Top of Source material

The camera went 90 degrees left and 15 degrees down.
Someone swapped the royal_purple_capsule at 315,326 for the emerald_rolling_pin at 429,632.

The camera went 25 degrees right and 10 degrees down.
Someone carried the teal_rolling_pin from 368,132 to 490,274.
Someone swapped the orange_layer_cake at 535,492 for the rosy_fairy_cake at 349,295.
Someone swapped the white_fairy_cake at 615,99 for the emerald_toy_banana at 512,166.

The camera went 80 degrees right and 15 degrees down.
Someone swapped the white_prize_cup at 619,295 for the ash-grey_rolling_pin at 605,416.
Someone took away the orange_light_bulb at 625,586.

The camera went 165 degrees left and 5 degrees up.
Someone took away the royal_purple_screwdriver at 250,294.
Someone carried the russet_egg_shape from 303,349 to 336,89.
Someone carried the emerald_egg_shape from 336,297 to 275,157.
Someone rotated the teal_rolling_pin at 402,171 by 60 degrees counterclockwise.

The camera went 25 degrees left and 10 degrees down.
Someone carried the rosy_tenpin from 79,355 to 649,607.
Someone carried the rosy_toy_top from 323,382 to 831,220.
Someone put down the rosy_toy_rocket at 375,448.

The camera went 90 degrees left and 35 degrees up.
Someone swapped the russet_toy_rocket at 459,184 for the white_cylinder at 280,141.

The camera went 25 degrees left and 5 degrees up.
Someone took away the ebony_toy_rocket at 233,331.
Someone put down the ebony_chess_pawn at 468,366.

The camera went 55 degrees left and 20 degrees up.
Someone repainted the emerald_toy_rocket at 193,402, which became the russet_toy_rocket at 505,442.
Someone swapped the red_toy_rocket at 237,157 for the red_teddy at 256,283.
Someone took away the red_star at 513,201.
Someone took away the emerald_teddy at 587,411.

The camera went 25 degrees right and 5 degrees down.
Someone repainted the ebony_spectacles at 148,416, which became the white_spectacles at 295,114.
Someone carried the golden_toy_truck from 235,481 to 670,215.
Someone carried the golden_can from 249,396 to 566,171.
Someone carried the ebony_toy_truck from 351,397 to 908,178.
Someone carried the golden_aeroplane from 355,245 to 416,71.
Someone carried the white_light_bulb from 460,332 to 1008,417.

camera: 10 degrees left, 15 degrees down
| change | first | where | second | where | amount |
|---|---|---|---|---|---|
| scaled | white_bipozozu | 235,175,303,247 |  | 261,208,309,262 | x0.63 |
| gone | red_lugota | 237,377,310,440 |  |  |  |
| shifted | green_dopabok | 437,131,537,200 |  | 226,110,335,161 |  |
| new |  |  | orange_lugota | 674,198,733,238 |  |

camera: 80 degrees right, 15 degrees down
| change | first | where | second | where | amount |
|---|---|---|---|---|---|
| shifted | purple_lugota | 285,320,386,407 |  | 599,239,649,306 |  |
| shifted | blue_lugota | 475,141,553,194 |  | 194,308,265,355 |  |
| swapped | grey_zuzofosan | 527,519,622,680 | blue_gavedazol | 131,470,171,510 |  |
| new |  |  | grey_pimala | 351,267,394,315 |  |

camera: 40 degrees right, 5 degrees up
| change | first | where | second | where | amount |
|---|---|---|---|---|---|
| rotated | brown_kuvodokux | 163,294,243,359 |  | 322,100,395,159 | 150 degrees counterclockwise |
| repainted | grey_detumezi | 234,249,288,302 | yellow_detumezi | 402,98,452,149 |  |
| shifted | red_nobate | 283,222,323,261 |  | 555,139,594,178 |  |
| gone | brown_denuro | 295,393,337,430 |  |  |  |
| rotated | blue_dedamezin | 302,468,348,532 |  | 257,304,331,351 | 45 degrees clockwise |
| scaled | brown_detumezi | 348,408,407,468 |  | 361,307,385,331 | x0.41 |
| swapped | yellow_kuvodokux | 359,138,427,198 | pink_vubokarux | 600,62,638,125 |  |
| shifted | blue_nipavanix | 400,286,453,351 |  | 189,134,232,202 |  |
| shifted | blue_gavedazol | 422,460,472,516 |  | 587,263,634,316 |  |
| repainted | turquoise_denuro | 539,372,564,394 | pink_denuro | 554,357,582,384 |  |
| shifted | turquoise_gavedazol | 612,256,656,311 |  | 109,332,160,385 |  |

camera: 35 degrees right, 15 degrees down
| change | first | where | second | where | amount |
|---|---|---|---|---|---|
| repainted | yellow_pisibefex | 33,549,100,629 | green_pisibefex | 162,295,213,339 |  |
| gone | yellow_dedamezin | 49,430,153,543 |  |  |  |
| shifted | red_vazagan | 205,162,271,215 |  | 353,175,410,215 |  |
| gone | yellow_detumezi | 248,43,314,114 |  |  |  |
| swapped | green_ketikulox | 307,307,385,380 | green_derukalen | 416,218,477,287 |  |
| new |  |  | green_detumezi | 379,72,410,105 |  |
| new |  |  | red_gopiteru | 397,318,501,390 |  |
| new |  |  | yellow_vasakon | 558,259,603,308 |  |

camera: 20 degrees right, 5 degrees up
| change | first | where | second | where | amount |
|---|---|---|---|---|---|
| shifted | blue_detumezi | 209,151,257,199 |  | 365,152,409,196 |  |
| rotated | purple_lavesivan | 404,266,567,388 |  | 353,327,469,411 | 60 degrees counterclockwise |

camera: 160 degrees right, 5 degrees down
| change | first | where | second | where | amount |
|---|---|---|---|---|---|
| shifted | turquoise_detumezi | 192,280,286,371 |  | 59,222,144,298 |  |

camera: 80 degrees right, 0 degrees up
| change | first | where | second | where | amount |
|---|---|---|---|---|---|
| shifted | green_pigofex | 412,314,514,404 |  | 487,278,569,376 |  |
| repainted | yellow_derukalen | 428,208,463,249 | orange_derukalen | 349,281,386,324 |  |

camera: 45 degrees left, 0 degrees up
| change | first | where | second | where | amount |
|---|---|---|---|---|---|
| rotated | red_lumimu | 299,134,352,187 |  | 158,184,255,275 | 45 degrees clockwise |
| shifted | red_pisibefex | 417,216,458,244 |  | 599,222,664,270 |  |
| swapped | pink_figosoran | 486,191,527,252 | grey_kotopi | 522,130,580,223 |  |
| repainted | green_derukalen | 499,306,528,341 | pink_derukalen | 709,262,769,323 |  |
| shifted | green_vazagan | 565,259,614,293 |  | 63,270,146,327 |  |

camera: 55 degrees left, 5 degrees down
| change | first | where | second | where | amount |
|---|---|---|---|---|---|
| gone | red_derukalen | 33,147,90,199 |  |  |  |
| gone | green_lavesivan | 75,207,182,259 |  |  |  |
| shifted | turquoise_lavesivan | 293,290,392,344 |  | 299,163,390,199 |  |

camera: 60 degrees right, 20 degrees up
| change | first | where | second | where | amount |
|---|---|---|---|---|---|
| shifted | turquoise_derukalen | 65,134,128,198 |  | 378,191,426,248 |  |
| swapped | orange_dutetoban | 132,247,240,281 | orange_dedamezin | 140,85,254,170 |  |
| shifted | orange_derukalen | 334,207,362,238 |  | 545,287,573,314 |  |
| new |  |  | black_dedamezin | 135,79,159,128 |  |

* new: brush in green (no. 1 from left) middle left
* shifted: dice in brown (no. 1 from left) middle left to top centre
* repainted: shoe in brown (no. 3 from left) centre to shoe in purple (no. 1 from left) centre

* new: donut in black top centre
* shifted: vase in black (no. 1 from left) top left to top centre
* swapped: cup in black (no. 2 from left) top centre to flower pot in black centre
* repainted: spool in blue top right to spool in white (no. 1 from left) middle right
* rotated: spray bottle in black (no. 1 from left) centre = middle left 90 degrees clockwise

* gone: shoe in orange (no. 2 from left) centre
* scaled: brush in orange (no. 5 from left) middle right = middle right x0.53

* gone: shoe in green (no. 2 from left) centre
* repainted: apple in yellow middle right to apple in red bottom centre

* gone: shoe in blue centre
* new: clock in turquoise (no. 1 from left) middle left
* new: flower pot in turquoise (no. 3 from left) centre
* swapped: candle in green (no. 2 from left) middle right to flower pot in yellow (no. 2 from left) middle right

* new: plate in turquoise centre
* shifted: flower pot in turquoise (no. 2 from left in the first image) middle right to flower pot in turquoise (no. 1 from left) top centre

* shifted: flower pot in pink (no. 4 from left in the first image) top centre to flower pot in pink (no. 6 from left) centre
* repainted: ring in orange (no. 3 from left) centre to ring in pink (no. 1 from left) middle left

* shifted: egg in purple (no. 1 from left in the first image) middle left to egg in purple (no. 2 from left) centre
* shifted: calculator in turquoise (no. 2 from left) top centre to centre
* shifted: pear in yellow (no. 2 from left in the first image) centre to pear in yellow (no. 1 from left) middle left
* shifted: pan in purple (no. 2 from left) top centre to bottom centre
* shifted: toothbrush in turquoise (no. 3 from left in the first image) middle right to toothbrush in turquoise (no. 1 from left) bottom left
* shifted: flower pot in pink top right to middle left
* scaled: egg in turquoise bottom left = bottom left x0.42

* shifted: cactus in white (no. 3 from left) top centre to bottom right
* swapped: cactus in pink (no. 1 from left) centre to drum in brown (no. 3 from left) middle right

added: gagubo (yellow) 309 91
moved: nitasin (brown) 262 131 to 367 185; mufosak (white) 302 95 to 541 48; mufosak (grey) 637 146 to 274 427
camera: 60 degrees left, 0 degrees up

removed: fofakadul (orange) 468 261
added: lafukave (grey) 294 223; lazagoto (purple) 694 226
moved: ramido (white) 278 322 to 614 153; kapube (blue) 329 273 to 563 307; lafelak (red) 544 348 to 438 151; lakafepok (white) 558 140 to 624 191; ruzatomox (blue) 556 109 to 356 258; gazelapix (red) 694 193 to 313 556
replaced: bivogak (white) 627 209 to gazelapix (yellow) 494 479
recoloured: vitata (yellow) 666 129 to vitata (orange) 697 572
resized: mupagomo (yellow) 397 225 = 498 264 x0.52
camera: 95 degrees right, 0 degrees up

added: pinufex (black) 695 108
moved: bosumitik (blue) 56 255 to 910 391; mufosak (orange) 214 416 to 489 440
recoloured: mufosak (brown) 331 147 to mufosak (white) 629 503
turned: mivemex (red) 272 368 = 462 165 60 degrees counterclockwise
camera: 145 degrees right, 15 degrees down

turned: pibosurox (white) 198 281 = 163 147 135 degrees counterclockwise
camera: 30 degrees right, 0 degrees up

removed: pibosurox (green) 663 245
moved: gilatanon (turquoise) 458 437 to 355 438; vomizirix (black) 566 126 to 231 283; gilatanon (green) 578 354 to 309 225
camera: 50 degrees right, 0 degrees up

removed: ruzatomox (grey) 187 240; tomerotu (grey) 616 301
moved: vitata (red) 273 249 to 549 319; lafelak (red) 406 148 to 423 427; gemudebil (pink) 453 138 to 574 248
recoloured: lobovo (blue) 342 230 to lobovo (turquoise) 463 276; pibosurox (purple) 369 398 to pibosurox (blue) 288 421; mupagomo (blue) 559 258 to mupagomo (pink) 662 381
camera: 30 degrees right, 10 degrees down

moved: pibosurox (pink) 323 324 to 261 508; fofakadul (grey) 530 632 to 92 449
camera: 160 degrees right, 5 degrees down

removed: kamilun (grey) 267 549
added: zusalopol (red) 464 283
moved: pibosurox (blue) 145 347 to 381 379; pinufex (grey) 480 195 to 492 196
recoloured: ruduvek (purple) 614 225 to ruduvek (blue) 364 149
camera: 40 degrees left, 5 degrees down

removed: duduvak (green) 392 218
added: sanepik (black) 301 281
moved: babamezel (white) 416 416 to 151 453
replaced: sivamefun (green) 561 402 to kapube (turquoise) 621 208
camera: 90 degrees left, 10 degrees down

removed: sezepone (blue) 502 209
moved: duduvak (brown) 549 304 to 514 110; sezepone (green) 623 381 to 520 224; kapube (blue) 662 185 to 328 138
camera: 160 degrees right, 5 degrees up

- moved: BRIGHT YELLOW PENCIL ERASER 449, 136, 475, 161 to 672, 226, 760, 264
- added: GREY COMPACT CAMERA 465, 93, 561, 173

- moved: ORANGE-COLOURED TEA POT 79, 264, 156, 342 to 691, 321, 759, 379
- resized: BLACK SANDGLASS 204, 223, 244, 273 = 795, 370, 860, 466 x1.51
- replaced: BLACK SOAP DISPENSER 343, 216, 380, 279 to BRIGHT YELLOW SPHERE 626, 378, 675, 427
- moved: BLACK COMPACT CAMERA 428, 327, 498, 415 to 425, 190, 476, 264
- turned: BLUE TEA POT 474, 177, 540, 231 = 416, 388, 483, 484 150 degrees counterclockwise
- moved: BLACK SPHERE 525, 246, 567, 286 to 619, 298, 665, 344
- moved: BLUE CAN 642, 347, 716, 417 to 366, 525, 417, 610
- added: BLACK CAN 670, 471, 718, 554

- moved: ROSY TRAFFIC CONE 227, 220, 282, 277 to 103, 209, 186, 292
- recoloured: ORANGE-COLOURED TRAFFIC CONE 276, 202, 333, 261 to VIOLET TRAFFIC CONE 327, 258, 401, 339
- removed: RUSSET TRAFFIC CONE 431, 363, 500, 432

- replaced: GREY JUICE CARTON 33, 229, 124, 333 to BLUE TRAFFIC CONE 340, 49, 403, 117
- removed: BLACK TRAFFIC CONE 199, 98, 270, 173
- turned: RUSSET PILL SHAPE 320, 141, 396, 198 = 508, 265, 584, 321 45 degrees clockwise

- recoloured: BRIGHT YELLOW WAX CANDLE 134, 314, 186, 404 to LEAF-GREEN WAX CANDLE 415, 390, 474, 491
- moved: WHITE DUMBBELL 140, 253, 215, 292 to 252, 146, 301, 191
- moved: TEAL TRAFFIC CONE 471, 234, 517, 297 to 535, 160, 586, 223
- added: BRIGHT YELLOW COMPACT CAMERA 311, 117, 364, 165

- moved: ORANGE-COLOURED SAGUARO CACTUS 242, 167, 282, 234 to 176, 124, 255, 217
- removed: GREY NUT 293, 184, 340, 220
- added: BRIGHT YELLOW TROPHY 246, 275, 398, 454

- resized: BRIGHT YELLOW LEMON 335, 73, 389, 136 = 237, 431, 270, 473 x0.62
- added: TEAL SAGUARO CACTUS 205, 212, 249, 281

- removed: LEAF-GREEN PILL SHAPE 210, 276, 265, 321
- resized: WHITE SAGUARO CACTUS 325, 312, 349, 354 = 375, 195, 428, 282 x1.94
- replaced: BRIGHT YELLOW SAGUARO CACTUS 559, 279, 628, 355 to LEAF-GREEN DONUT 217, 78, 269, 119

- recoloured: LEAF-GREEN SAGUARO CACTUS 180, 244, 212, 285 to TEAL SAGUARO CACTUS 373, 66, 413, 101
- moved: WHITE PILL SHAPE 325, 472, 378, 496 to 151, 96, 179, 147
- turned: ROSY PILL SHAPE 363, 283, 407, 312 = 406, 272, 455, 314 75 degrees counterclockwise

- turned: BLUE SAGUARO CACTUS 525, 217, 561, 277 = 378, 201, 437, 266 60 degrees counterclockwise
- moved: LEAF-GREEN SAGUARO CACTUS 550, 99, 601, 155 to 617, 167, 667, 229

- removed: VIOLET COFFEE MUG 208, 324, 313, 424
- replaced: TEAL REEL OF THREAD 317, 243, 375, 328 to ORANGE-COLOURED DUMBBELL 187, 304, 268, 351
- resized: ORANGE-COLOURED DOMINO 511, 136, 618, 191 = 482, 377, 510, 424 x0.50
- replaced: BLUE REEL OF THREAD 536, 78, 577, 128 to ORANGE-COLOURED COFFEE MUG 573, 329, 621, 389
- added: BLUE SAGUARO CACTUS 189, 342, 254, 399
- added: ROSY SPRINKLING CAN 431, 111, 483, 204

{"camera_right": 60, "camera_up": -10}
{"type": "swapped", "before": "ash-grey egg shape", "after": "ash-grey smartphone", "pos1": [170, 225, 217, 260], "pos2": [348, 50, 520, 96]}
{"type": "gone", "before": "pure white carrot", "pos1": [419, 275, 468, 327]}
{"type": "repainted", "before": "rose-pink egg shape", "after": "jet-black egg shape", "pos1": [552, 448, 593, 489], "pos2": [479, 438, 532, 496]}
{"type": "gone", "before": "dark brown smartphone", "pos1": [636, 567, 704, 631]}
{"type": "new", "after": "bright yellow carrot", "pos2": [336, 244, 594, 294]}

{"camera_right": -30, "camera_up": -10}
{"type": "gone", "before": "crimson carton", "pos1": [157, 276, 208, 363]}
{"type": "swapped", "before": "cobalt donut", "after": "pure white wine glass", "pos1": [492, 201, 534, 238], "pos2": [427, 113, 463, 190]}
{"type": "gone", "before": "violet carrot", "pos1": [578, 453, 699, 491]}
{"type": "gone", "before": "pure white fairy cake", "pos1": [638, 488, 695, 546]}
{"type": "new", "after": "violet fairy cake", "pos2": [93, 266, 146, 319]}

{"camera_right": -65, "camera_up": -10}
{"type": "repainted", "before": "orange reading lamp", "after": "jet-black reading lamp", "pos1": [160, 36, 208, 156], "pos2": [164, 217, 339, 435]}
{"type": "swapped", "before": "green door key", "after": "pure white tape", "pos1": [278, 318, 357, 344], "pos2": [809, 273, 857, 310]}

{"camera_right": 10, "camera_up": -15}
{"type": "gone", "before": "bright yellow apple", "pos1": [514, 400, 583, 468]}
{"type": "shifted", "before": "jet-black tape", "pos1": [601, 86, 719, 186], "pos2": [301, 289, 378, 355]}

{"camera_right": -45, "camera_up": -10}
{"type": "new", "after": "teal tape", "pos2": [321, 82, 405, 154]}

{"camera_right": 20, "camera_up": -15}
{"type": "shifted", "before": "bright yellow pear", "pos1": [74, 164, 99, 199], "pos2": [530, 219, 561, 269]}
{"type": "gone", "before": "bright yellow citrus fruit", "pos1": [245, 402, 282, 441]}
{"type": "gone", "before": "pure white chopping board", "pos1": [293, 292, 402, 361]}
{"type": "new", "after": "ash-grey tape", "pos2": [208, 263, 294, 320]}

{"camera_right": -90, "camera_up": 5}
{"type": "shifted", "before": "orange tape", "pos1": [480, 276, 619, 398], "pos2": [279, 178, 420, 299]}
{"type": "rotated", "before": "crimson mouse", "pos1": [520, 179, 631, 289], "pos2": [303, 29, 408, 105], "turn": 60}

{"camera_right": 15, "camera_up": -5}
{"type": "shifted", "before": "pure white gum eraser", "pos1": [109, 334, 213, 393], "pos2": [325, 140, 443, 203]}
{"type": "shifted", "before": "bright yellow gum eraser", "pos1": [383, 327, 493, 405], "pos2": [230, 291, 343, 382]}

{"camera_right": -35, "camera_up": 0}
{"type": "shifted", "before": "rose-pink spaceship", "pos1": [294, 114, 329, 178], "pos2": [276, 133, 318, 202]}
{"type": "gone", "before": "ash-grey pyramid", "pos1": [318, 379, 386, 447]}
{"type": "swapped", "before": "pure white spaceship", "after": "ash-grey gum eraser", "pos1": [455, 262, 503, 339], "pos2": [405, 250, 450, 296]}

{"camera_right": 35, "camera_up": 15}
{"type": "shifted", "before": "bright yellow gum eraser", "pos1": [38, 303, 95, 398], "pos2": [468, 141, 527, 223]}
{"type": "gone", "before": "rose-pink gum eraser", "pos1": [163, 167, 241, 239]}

Bottom of Source material

**What to do:** Give only a number, namely how many lines in the entries above hold the word "smartphone".

**Answer space:** 2